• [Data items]

-=-=-

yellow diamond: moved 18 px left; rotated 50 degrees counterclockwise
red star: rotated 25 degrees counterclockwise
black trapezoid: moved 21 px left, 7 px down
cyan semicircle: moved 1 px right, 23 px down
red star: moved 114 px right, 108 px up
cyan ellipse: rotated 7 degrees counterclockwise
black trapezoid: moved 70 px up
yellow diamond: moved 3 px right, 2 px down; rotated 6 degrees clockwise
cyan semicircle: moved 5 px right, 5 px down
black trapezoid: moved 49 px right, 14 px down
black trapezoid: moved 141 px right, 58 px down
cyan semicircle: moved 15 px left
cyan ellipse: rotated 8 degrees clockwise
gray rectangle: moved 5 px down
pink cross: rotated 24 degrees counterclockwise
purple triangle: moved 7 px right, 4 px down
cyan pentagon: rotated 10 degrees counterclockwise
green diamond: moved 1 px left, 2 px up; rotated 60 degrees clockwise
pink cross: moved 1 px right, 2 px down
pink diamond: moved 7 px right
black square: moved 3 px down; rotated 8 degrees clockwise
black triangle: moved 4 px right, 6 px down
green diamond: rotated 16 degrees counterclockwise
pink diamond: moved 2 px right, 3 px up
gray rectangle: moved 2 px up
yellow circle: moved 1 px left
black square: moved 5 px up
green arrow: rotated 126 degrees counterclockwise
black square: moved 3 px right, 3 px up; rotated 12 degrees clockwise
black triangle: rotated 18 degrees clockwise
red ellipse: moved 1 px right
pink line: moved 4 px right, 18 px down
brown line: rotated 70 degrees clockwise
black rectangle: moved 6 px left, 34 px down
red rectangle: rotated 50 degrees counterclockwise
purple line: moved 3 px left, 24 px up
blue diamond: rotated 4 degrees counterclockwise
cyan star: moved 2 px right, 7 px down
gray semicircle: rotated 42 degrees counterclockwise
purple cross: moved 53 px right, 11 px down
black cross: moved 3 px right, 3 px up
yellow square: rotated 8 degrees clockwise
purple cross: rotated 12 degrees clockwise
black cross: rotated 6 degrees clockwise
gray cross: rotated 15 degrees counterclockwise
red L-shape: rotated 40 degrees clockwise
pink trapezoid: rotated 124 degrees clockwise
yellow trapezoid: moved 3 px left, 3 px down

-=-=-

• [Set task] Please reproduce all of the material above word for word, keeping every line in its original order.

• [Completed task]
yellow diamond: moved 18 px left; rotated 50 degrees counterclockwise
red star: rotated 25 degrees counterclockwise
black trapezoid: moved 21 px left, 7 px down
cyan semicircle: moved 1 px right, 23 px down
red star: moved 114 px right, 108 px up
cyan ellipse: rotated 7 degrees counterclockwise
black trapezoid: moved 70 px up
yellow diamond: moved 3 px right, 2 px down; rotated 6 degrees clockwise
cyan semicircle: moved 5 px right, 5 px down
black trapezoid: moved 49 px right, 14 px down
black trapezoid: moved 141 px right, 58 px down
cyan semicircle: moved 15 px left
cyan ellipse: rotated 8 degrees clockwise
gray rectangle: moved 5 px down
pink cross: rotated 24 degrees counterclockwise
purple triangle: moved 7 px right, 4 px down
cyan pentagon: rotated 10 degrees counterclockwise
green diamond: moved 1 px left, 2 px up; rotated 60 degrees clockwise
pink cross: moved 1 px right, 2 px down
pink diamond: moved 7 px right
black square: moved 3 px down; rotated 8 degrees clockwise
black triangle: moved 4 px right, 6 px down
green diamond: rotated 16 degrees counterclockwise
pink diamond: moved 2 px right, 3 px up
gray rectangle: moved 2 px up
yellow circle: moved 1 px left
black square: moved 5 px up
green arrow: rotated 126 degrees counterclockwise
black square: moved 3 px right, 3 px up; rotated 12 degrees clockwise
black triangle: rotated 18 degrees clockwise
red ellipse: moved 1 px right
pink line: moved 4 px right, 18 px down
brown line: rotated 70 degrees clockwise
black rectangle: moved 6 px left, 34 px down
red rectangle: rotated 50 degrees counterclockwise
purple line: moved 3 px left, 24 px up
blue diamond: rotated 4 degrees counterclockwise
cyan star: moved 2 px right, 7 px down
gray semicircle: rotated 42 degrees counterclockwise
purple cross: moved 53 px right, 11 px down
black cross: moved 3 px right, 3 px up
yellow square: rotated 8 degrees clockwise
purple cross: rotated 12 degrees clockwise
black cross: rotated 6 degrees clockwise
gray cross: rotated 15 degrees counterclockwise
red L-shape: rotated 40 degrees clockwise
pink trapezoid: rotated 124 degrees clockwise
yellow trapezoid: moved 3 px left, 3 px down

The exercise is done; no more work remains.